_Task statement_
The result should be a faithful copy of every entry below, with the pictures left out.

[Record set — start]

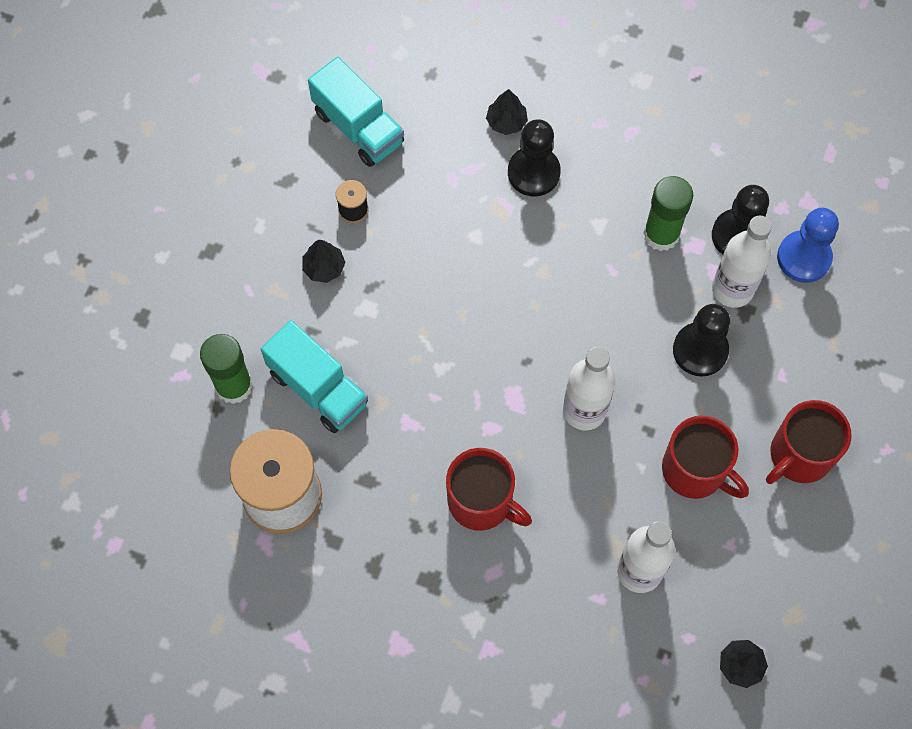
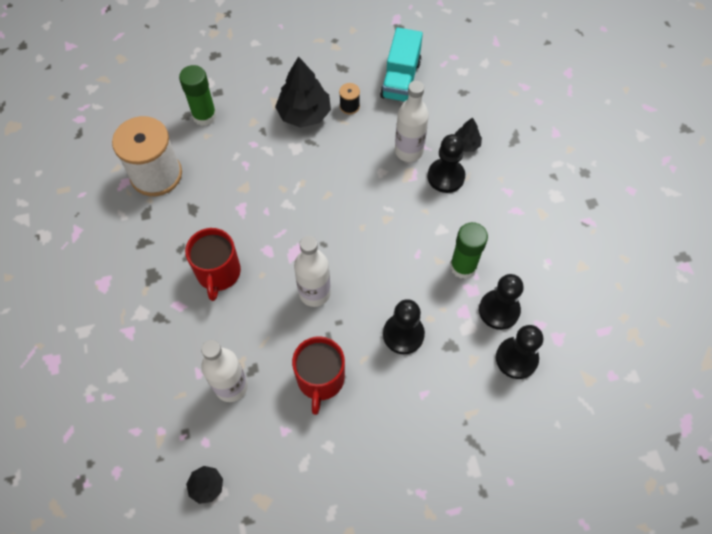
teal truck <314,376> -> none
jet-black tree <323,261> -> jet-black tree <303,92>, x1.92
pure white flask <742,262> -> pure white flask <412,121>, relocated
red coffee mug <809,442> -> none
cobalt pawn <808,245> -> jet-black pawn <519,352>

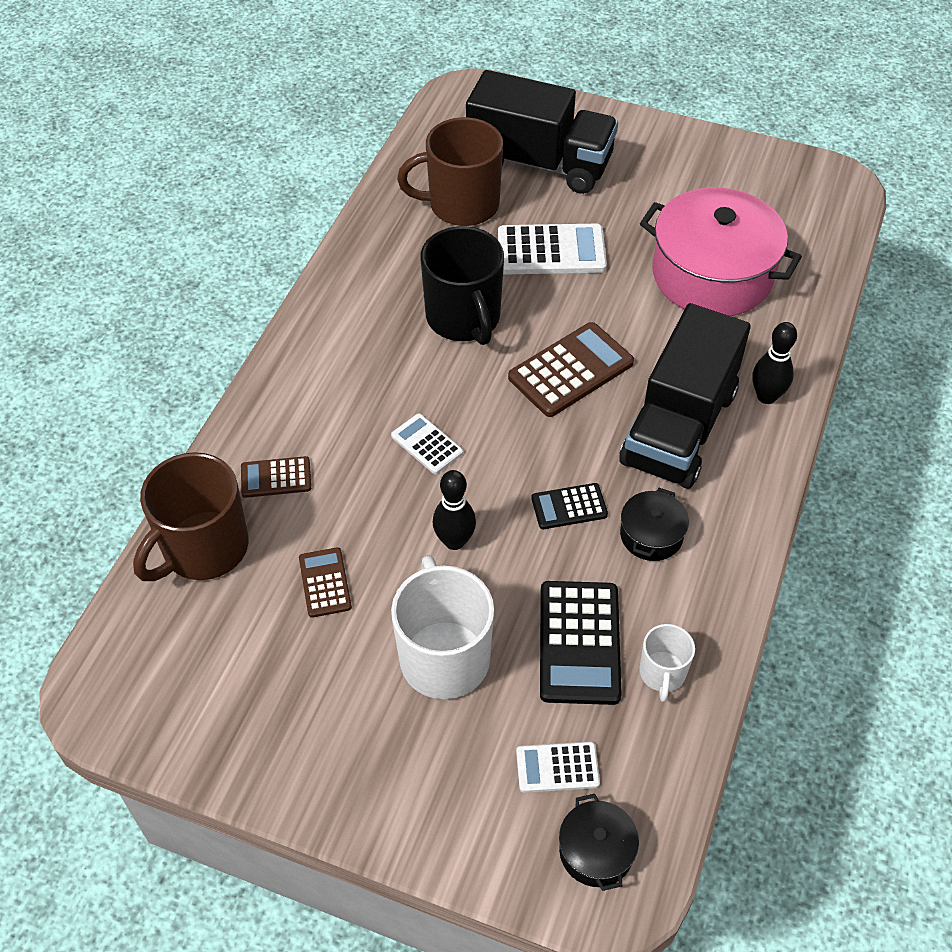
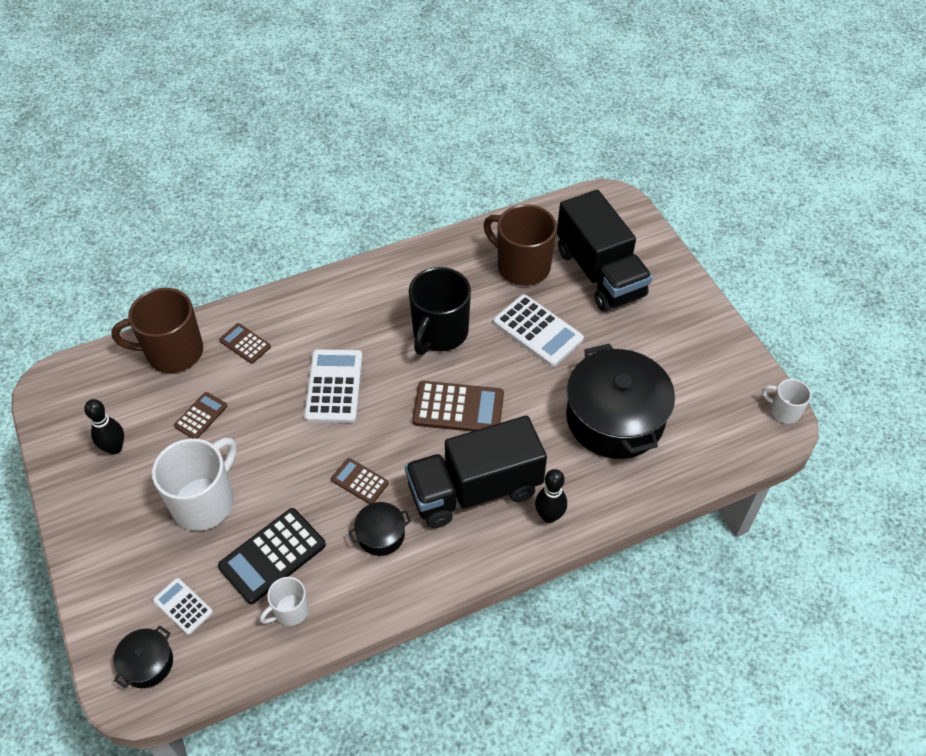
pure white pocket calculator <427,443> -> pure white pocket calculator <333,386>, x1.77
jet-black skittle <454,510> -> jet-black skittle <104,427>, relocated
jet-black pocket calculator <569,506> -> brown pocket calculator <360,481>
rosy stockpot <721,251> -> jet-black stockpot <620,401>
none -> pure white coffee mug <786,401>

[Record set — finish]

_Reply_
teal truck <314,376> -> none
jet-black tree <323,261> -> jet-black tree <303,92>, x1.92
pure white flask <742,262> -> pure white flask <412,121>, relocated
red coffee mug <809,442> -> none
cobalt pawn <808,245> -> jet-black pawn <519,352>

pure white pocket calculator <427,443> -> pure white pocket calculator <333,386>, x1.77
jet-black skittle <454,510> -> jet-black skittle <104,427>, relocated
jet-black pocket calculator <569,506> -> brown pocket calculator <360,481>
rosy stockpot <721,251> -> jet-black stockpot <620,401>
none -> pure white coffee mug <786,401>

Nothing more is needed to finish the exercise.